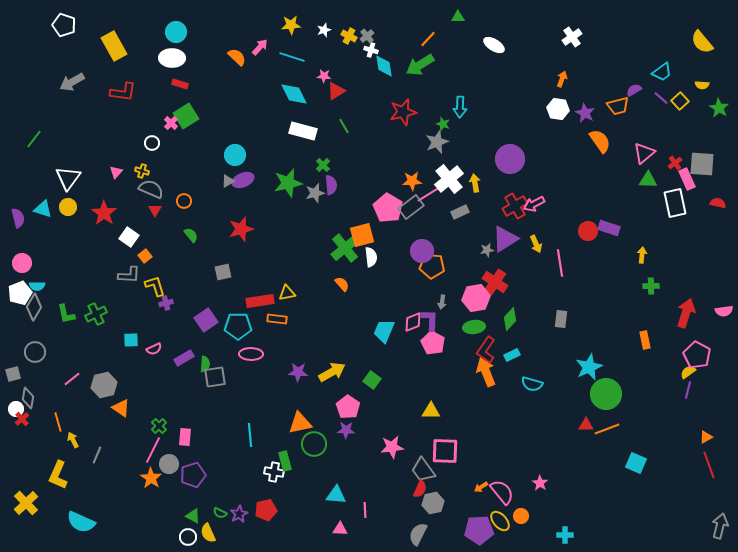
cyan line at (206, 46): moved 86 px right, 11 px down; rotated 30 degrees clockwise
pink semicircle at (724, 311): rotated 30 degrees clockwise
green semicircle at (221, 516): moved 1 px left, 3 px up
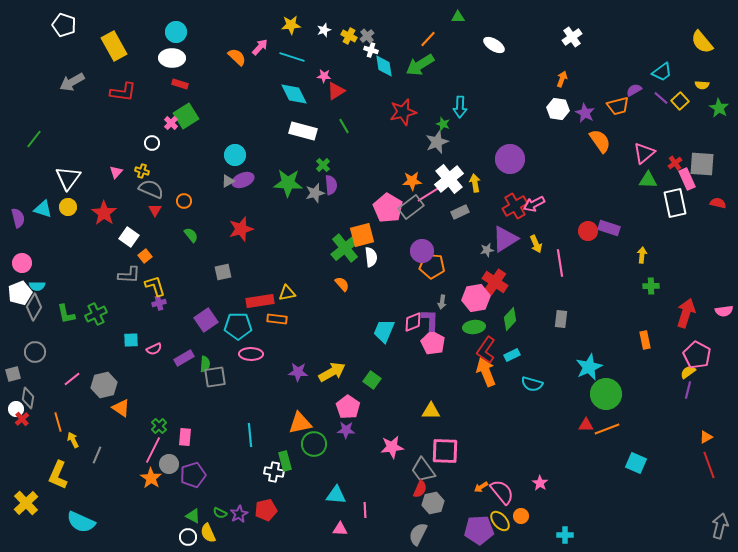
green star at (288, 183): rotated 16 degrees clockwise
purple cross at (166, 303): moved 7 px left
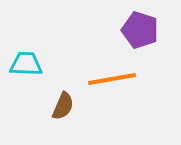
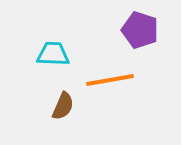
cyan trapezoid: moved 27 px right, 10 px up
orange line: moved 2 px left, 1 px down
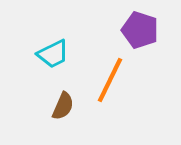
cyan trapezoid: rotated 152 degrees clockwise
orange line: rotated 54 degrees counterclockwise
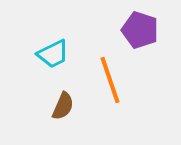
orange line: rotated 45 degrees counterclockwise
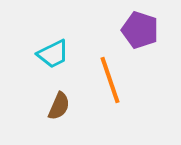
brown semicircle: moved 4 px left
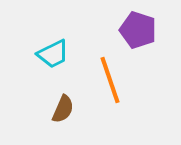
purple pentagon: moved 2 px left
brown semicircle: moved 4 px right, 3 px down
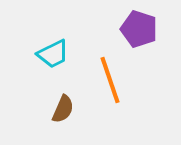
purple pentagon: moved 1 px right, 1 px up
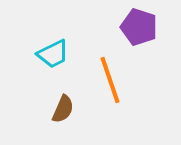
purple pentagon: moved 2 px up
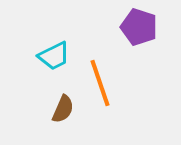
cyan trapezoid: moved 1 px right, 2 px down
orange line: moved 10 px left, 3 px down
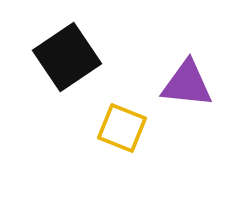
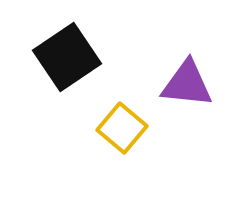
yellow square: rotated 18 degrees clockwise
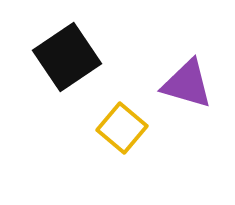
purple triangle: rotated 10 degrees clockwise
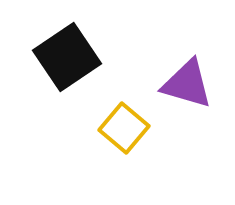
yellow square: moved 2 px right
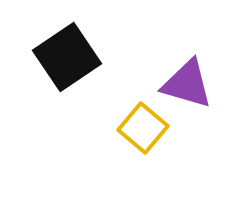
yellow square: moved 19 px right
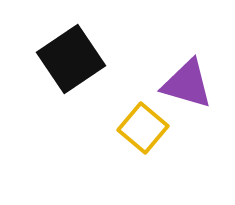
black square: moved 4 px right, 2 px down
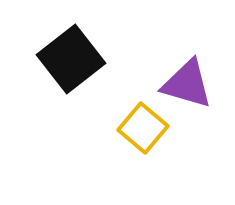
black square: rotated 4 degrees counterclockwise
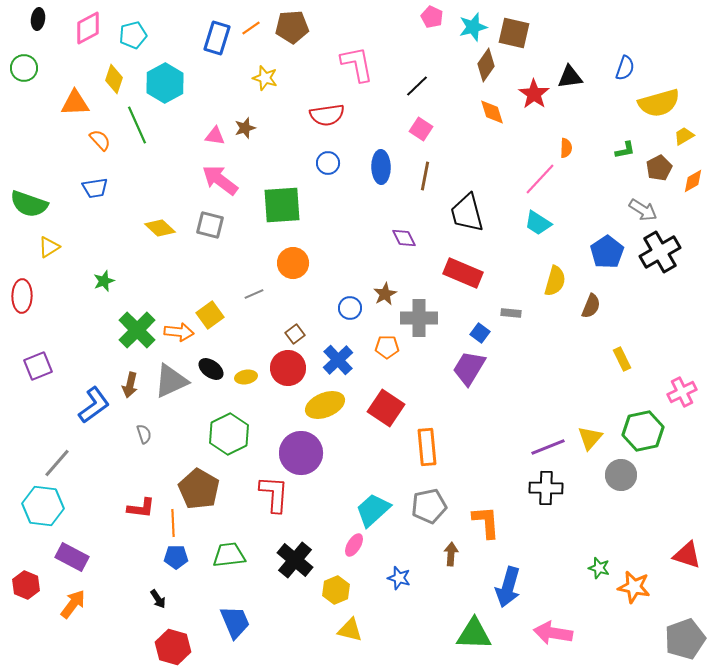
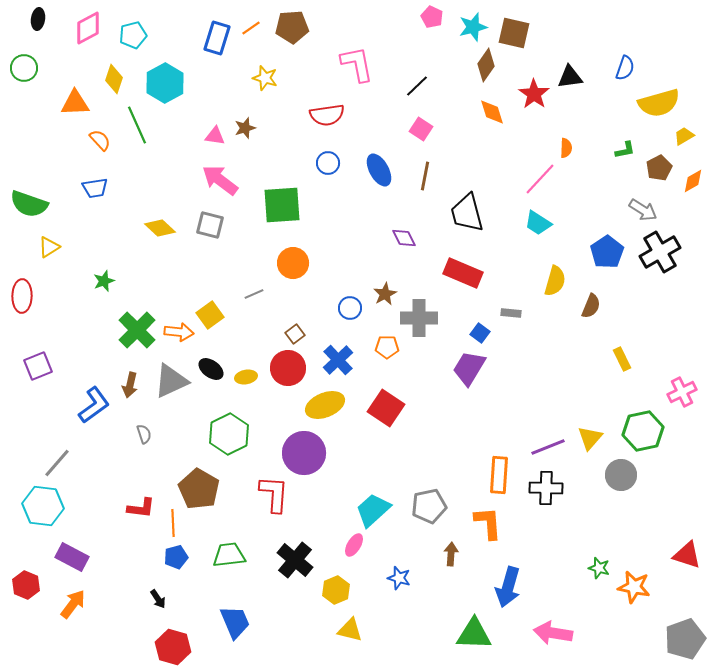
blue ellipse at (381, 167): moved 2 px left, 3 px down; rotated 28 degrees counterclockwise
orange rectangle at (427, 447): moved 72 px right, 28 px down; rotated 9 degrees clockwise
purple circle at (301, 453): moved 3 px right
orange L-shape at (486, 522): moved 2 px right, 1 px down
blue pentagon at (176, 557): rotated 15 degrees counterclockwise
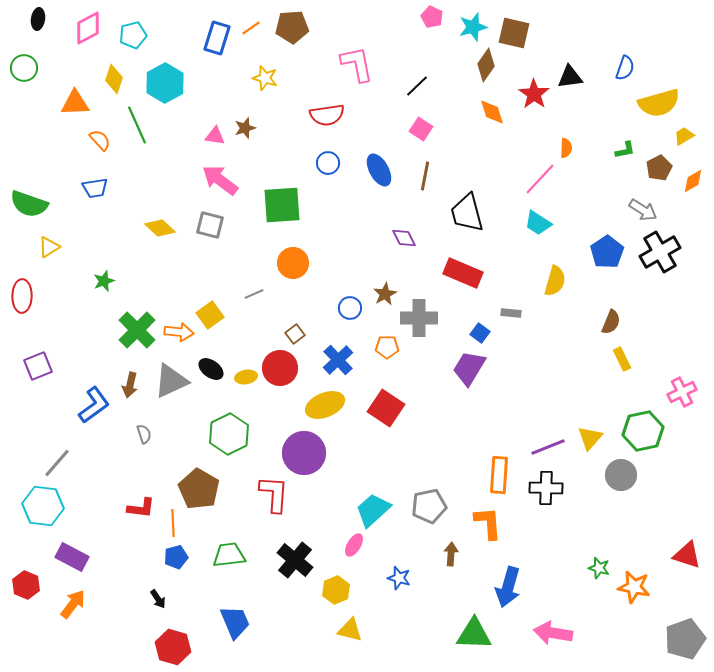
brown semicircle at (591, 306): moved 20 px right, 16 px down
red circle at (288, 368): moved 8 px left
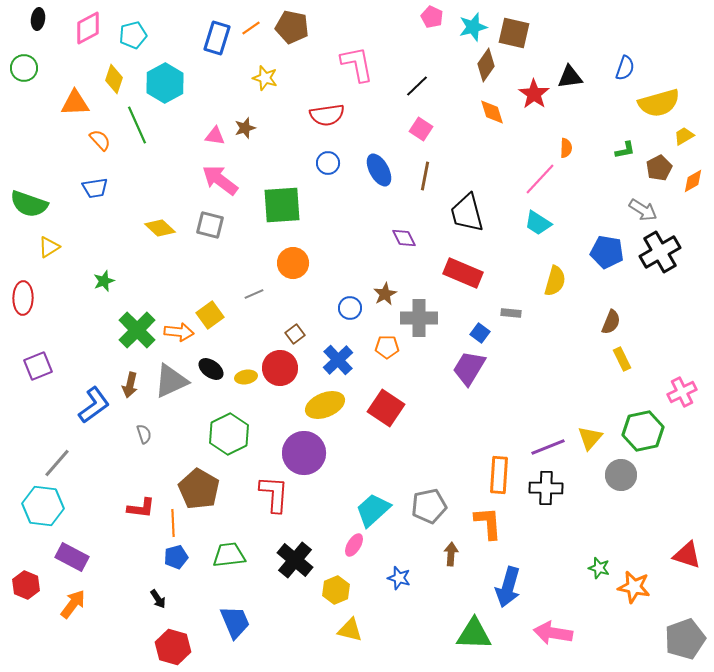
brown pentagon at (292, 27): rotated 16 degrees clockwise
blue pentagon at (607, 252): rotated 28 degrees counterclockwise
red ellipse at (22, 296): moved 1 px right, 2 px down
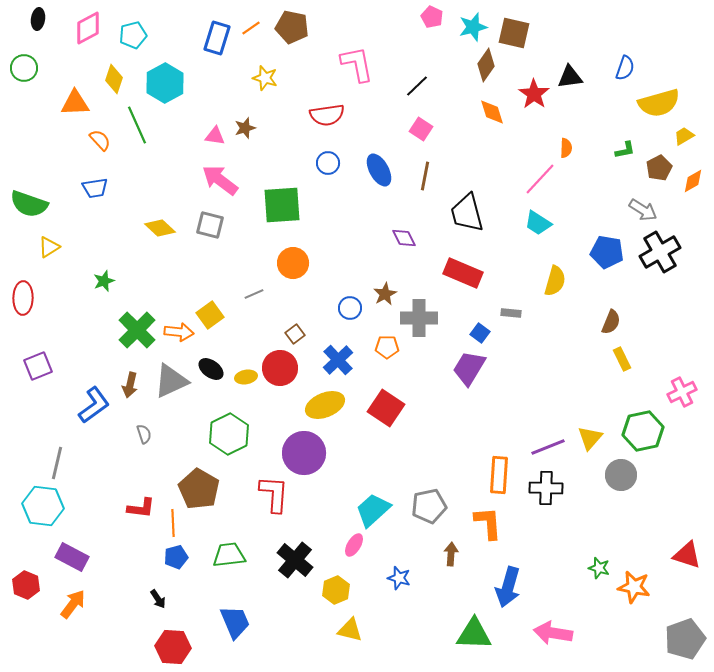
gray line at (57, 463): rotated 28 degrees counterclockwise
red hexagon at (173, 647): rotated 12 degrees counterclockwise
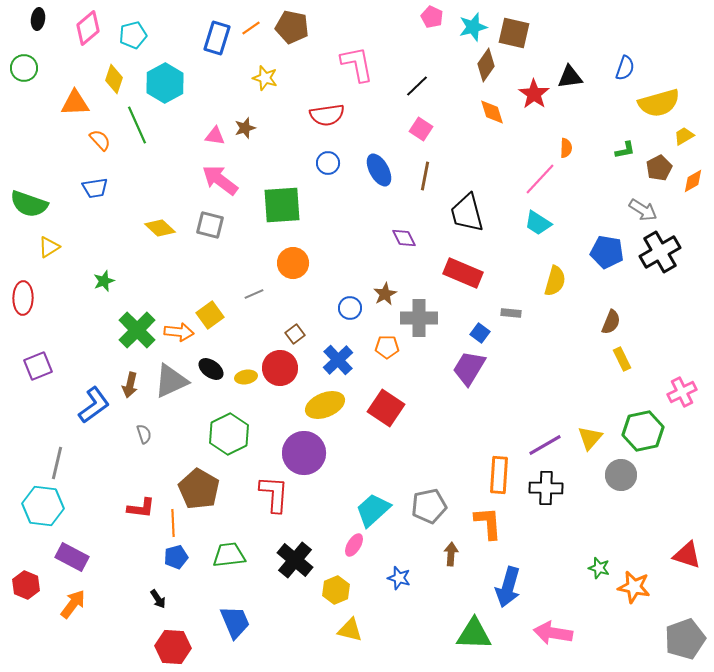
pink diamond at (88, 28): rotated 12 degrees counterclockwise
purple line at (548, 447): moved 3 px left, 2 px up; rotated 8 degrees counterclockwise
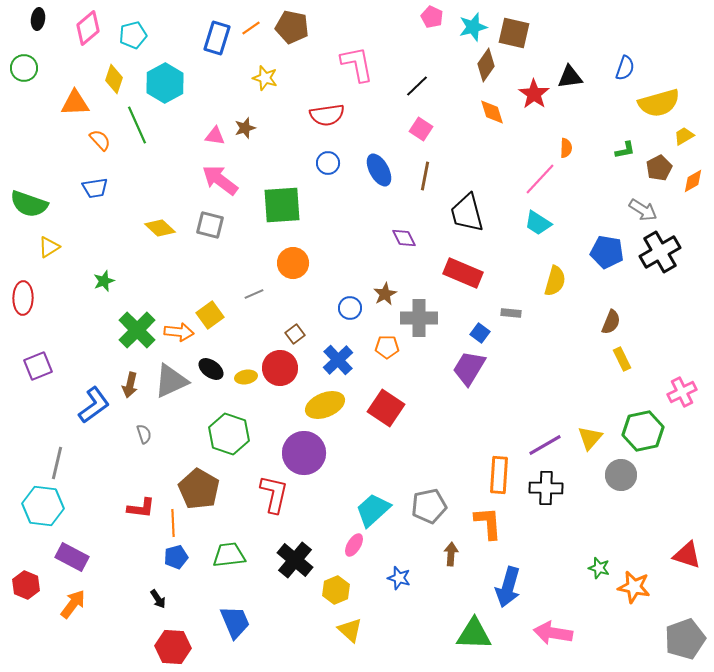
green hexagon at (229, 434): rotated 15 degrees counterclockwise
red L-shape at (274, 494): rotated 9 degrees clockwise
yellow triangle at (350, 630): rotated 28 degrees clockwise
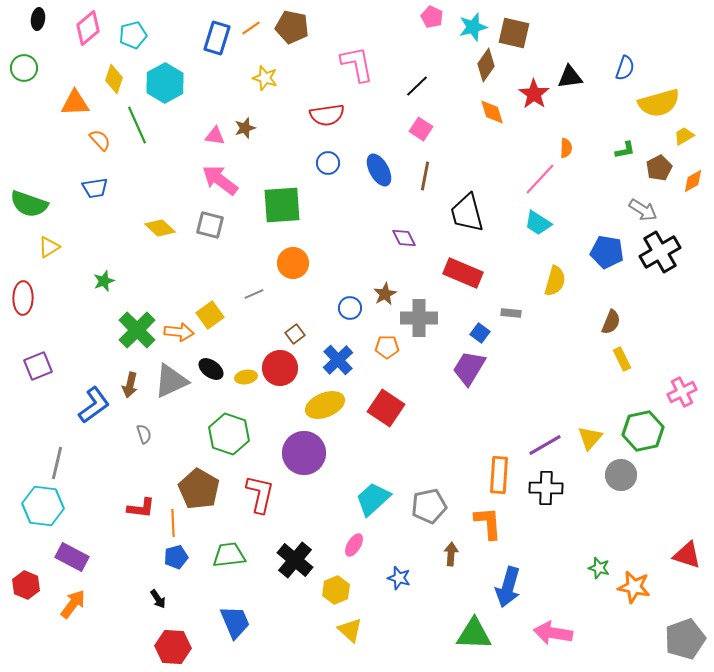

+++

Identify each line above that contains the word "down", and copy all of those lines.

cyan line at (206, 46): moved 86 px right, 11 px down; rotated 30 degrees clockwise
orange line: moved 2 px left, 1 px down
brown semicircle: moved 4 px right, 3 px down
cyan trapezoid: moved 1 px right, 2 px down
orange line: moved 10 px left, 3 px down
black square: moved 4 px right, 2 px down
blue ellipse at (381, 167): moved 2 px left, 3 px down; rotated 28 degrees counterclockwise
orange rectangle at (427, 447): moved 72 px right, 28 px down; rotated 9 degrees clockwise
orange L-shape at (486, 522): moved 2 px right, 1 px down
brown semicircle at (591, 306): moved 20 px right, 16 px down
red ellipse at (22, 296): moved 1 px right, 2 px down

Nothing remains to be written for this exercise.